• _Records for the task_:
───

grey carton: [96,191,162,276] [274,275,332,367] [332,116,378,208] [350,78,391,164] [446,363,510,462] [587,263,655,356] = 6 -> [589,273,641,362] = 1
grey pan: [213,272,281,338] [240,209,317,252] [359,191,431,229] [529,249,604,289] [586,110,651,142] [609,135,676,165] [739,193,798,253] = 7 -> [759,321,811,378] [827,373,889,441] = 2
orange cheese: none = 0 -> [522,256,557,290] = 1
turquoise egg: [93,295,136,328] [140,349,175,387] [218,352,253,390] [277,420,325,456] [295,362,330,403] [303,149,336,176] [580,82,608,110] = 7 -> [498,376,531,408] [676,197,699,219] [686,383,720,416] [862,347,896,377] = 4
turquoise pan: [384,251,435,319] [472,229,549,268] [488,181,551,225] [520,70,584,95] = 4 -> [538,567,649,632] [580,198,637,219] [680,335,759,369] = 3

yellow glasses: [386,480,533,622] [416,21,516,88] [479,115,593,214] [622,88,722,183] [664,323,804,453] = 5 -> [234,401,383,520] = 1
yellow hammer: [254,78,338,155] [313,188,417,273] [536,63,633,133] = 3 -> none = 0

───

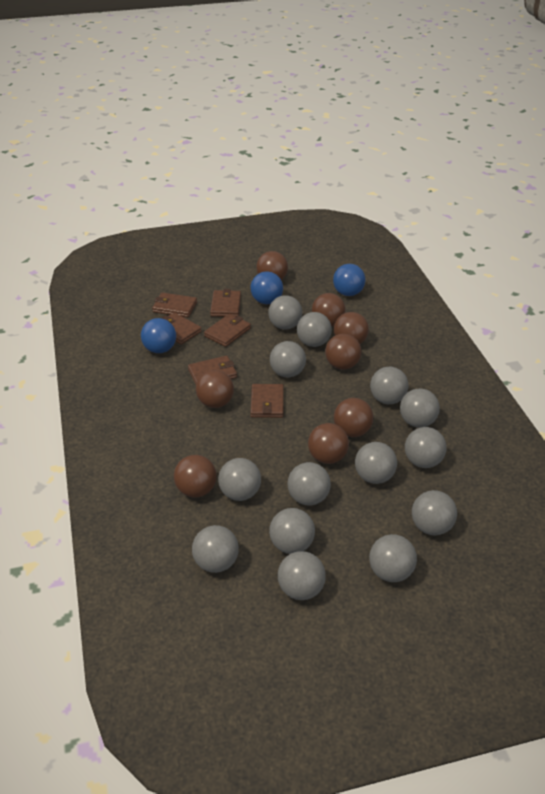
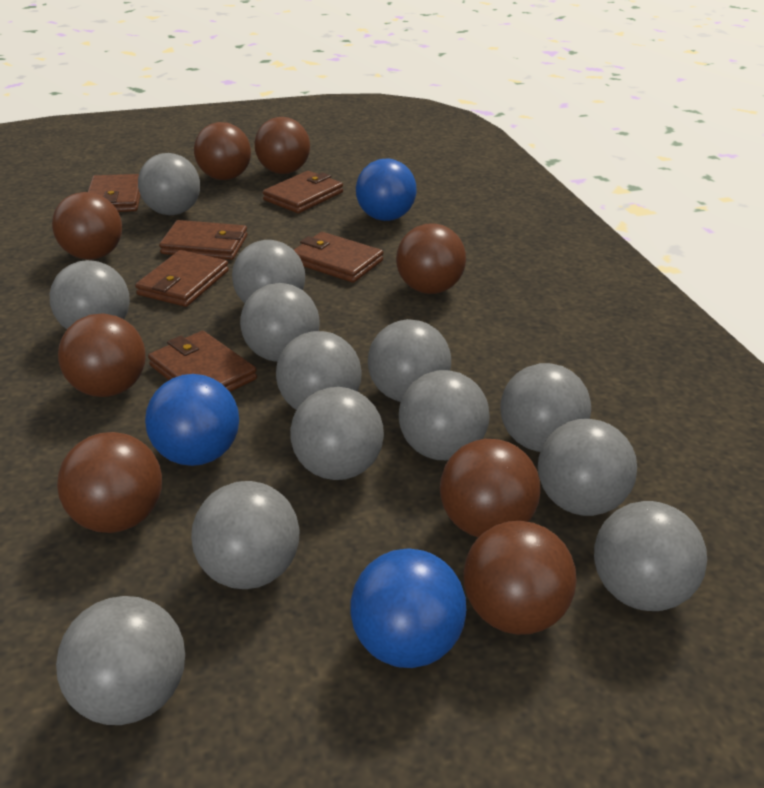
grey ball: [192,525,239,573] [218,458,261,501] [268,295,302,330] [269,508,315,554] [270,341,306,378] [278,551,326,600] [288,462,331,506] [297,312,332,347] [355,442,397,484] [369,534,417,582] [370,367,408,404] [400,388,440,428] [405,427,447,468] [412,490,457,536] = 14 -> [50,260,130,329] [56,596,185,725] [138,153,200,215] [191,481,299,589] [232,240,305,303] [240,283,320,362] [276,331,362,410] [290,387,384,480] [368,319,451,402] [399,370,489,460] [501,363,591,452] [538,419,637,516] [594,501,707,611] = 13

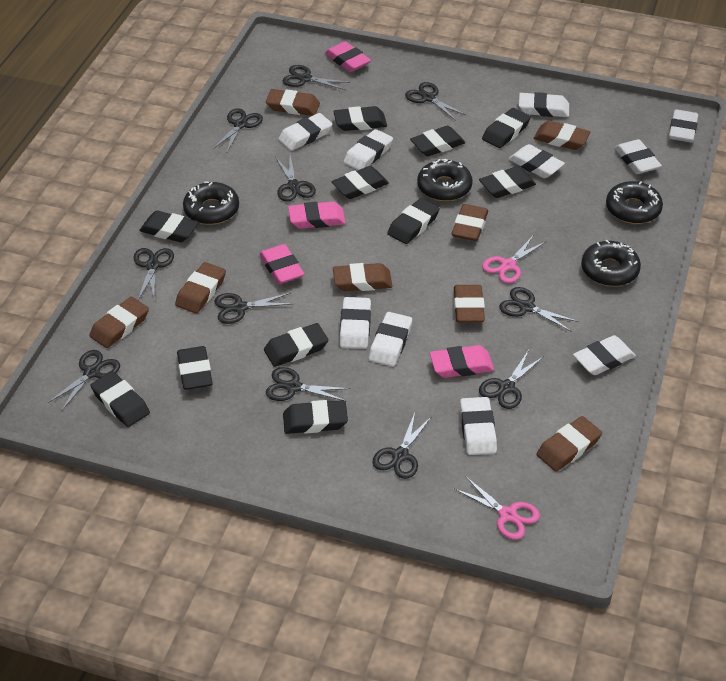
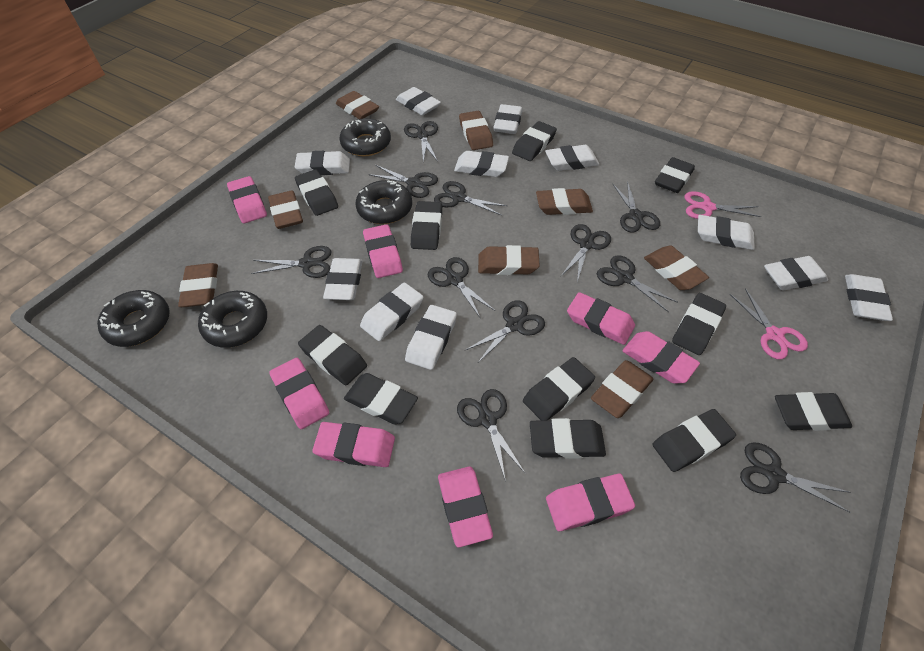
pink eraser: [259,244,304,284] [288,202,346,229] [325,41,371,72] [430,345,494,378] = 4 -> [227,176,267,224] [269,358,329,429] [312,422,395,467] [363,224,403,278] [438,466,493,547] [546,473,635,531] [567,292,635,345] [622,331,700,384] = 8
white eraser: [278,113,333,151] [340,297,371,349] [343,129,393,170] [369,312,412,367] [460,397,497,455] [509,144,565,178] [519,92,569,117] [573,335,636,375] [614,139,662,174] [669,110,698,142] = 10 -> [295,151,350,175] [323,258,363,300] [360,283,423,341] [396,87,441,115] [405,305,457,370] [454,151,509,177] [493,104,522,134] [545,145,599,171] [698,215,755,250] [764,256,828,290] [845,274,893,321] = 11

───

• _Exercise details_:
Transcribe each line of the data above, unaltered, from the one where "grey pan: [213,272,281,338]" appears to the one where "yellow hammer: [254,78,338,155]" appears, inclusive of both.

• _Reply_:
grey pan: [213,272,281,338] [240,209,317,252] [359,191,431,229] [529,249,604,289] [586,110,651,142] [609,135,676,165] [739,193,798,253] = 7 -> [759,321,811,378] [827,373,889,441] = 2
orange cheese: none = 0 -> [522,256,557,290] = 1
turquoise egg: [93,295,136,328] [140,349,175,387] [218,352,253,390] [277,420,325,456] [295,362,330,403] [303,149,336,176] [580,82,608,110] = 7 -> [498,376,531,408] [676,197,699,219] [686,383,720,416] [862,347,896,377] = 4
turquoise pan: [384,251,435,319] [472,229,549,268] [488,181,551,225] [520,70,584,95] = 4 -> [538,567,649,632] [580,198,637,219] [680,335,759,369] = 3

yellow glasses: [386,480,533,622] [416,21,516,88] [479,115,593,214] [622,88,722,183] [664,323,804,453] = 5 -> [234,401,383,520] = 1
yellow hammer: [254,78,338,155] [313,188,417,273] [536,63,633,133] = 3 -> none = 0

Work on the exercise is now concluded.